THE TASK -
All records are to be restated exactly, each line as it reads.
------
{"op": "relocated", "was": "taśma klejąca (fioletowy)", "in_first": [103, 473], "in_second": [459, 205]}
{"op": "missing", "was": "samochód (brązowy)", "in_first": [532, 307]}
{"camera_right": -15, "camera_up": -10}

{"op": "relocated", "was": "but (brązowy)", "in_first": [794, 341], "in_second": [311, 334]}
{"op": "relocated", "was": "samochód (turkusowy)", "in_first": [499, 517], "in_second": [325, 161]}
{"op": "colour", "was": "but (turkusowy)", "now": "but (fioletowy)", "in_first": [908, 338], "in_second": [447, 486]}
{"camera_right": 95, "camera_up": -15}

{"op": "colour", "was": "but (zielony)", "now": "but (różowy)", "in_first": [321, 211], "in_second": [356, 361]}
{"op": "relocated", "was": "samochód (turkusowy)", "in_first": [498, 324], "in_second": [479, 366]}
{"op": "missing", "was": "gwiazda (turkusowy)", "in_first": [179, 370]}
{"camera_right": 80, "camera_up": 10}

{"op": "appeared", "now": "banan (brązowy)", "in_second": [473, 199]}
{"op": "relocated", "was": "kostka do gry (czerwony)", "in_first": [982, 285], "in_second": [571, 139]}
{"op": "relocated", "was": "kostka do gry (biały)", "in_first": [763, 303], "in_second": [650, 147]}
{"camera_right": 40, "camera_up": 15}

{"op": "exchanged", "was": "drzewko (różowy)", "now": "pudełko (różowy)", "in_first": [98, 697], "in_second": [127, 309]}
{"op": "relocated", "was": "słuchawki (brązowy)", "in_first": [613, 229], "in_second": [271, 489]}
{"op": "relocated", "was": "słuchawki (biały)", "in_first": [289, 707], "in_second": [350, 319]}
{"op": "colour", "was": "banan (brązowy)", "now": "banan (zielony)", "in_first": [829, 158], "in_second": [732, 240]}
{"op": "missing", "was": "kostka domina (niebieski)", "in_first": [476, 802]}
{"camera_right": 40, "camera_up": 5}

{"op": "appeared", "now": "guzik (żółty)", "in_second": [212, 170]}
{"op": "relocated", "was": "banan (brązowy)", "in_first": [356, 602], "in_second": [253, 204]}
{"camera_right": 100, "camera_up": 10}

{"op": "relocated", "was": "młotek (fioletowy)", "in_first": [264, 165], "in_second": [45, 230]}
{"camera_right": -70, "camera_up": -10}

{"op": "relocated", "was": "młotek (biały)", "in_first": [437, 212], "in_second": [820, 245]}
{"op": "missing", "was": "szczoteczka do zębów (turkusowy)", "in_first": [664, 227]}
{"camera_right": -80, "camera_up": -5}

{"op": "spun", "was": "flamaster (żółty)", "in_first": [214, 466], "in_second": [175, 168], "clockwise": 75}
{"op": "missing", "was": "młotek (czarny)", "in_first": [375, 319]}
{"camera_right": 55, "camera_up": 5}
------
ANSWER AREA -
{"op": "relocated", "was": "taśma klejąca (fioletowy)", "in_first": [103, 473], "in_second": [459, 205]}
{"op": "missing", "was": "samochód (brązowy)", "in_first": [532, 307]}
{"camera_right": -15, "camera_up": -10}

{"op": "relocated", "was": "but (brązowy)", "in_first": [794, 341], "in_second": [311, 334]}
{"op": "relocated", "was": "samochód (turkusowy)", "in_first": [499, 517], "in_second": [325, 161]}
{"op": "colour", "was": "but (turkusowy)", "now": "but (fioletowy)", "in_first": [908, 338], "in_second": [447, 486]}
{"camera_right": 95, "camera_up": -15}

{"op": "colour", "was": "but (zielony)", "now": "but (różowy)", "in_first": [321, 211], "in_second": [356, 361]}
{"op": "relocated", "was": "samochód (turkusowy)", "in_first": [498, 324], "in_second": [479, 366]}
{"op": "missing", "was": "gwiazda (turkusowy)", "in_first": [179, 370]}
{"camera_right": 80, "camera_up": 10}

{"op": "appeared", "now": "banan (brązowy)", "in_second": [473, 199]}
{"op": "relocated", "was": "kostka do gry (czerwony)", "in_first": [982, 285], "in_second": [571, 139]}
{"op": "relocated", "was": "kostka do gry (biały)", "in_first": [763, 303], "in_second": [650, 147]}
{"camera_right": 40, "camera_up": 15}

{"op": "exchanged", "was": "drzewko (różowy)", "now": "pudełko (różowy)", "in_first": [98, 697], "in_second": [127, 309]}
{"op": "relocated", "was": "słuchawki (brązowy)", "in_first": [613, 229], "in_second": [271, 489]}
{"op": "relocated", "was": "słuchawki (biały)", "in_first": [289, 707], "in_second": [350, 319]}
{"op": "colour", "was": "banan (brązowy)", "now": "banan (zielony)", "in_first": [829, 158], "in_second": [732, 240]}
{"op": "missing", "was": "kostka domina (niebieski)", "in_first": [476, 802]}
{"camera_right": 40, "camera_up": 5}

{"op": "appeared", "now": "guzik (żółty)", "in_second": [212, 170]}
{"op": "relocated", "was": "banan (brązowy)", "in_first": [356, 602], "in_second": [253, 204]}
{"camera_right": 100, "camera_up": 10}

{"op": "relocated", "was": "młotek (fioletowy)", "in_first": [264, 165], "in_second": [45, 230]}
{"camera_right": -70, "camera_up": -10}

{"op": "relocated", "was": "młotek (biały)", "in_first": [437, 212], "in_second": [820, 245]}
{"op": "missing", "was": "szczoteczka do zębów (turkusowy)", "in_first": [664, 227]}
{"camera_right": -80, "camera_up": -5}

{"op": "spun", "was": "flamaster (żółty)", "in_first": [214, 466], "in_second": [175, 168], "clockwise": 75}
{"op": "missing", "was": "młotek (czarny)", "in_first": [375, 319]}
{"camera_right": 55, "camera_up": 5}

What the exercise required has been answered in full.